* [Prompt]: Reproduce every one of the rows below verbatim, keeping each character, number, and punctuation mark unchanged.

* [Input data]:
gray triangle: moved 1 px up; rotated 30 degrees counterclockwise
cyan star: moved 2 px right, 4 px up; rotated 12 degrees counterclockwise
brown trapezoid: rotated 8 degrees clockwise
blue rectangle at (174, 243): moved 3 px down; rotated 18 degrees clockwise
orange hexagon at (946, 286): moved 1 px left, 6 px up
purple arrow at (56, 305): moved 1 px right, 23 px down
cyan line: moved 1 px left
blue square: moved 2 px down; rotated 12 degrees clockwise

* [Response below]:
gray triangle: moved 1 px up; rotated 30 degrees counterclockwise
cyan star: moved 2 px right, 4 px up; rotated 12 degrees counterclockwise
brown trapezoid: rotated 8 degrees clockwise
blue rectangle at (174, 243): moved 3 px down; rotated 18 degrees clockwise
orange hexagon at (946, 286): moved 1 px left, 6 px up
purple arrow at (56, 305): moved 1 px right, 23 px down
cyan line: moved 1 px left
blue square: moved 2 px down; rotated 12 degrees clockwise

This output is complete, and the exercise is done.